WHAT THE TASK ASKS:
Report each line of the records below that holds the word "pentagon".

RECORDS SHOWN:
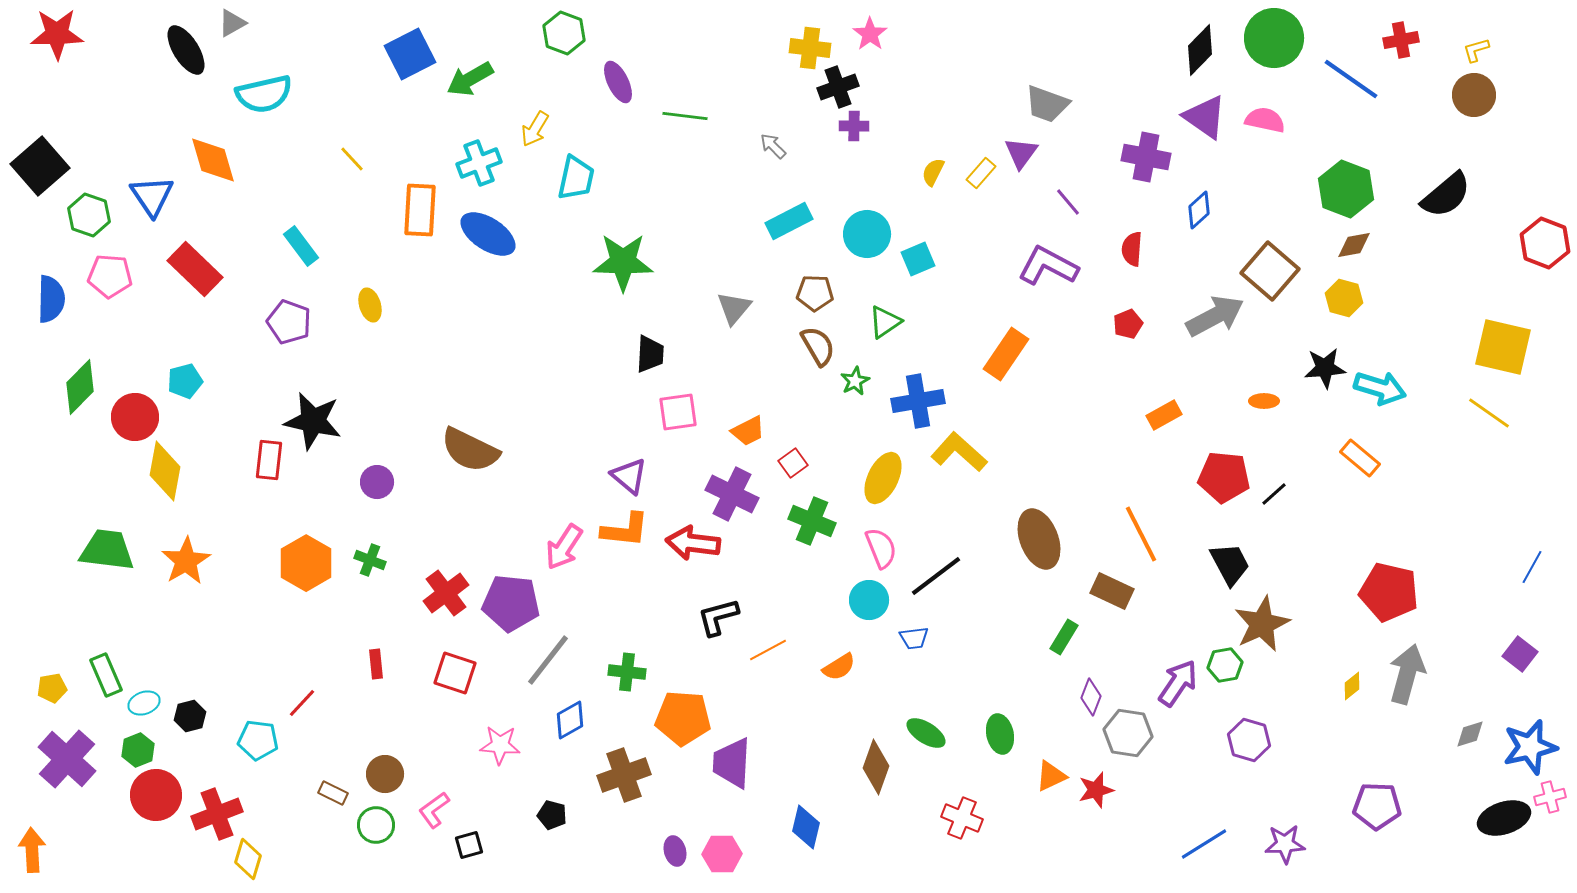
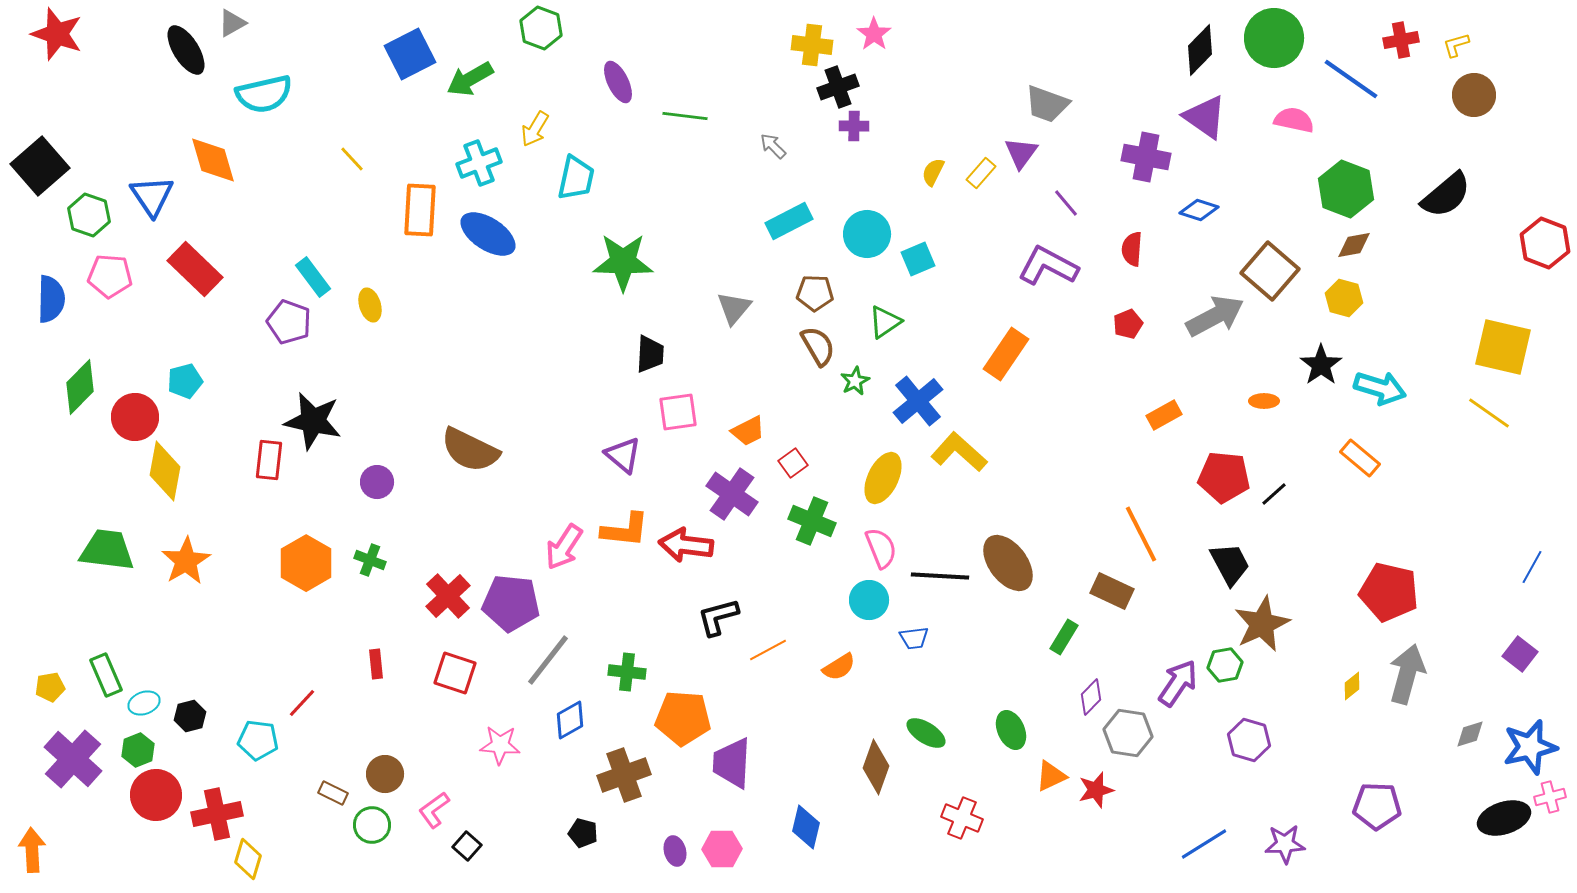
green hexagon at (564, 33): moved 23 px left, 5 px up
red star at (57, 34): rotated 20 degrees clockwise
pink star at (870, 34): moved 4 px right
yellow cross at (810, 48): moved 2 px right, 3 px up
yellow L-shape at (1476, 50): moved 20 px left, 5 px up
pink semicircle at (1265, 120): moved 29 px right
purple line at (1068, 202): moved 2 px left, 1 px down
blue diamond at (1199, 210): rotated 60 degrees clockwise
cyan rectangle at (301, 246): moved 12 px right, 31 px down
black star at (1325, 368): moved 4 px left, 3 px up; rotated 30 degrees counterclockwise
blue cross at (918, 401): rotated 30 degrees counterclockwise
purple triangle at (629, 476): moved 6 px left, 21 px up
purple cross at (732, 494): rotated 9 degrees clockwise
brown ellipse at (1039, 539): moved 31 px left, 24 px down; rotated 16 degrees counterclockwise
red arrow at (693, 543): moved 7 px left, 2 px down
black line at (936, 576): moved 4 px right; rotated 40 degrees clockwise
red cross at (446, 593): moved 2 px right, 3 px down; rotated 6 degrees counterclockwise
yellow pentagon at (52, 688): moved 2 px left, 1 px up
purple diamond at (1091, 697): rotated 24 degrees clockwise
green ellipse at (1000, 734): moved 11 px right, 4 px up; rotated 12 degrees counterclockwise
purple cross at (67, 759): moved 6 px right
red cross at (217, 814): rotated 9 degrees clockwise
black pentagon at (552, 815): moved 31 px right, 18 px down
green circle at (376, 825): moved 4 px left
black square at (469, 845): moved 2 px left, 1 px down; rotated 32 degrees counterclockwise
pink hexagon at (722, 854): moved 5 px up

RESPONSE:
yellow pentagon at (52, 688): moved 2 px left, 1 px up
black pentagon at (552, 815): moved 31 px right, 18 px down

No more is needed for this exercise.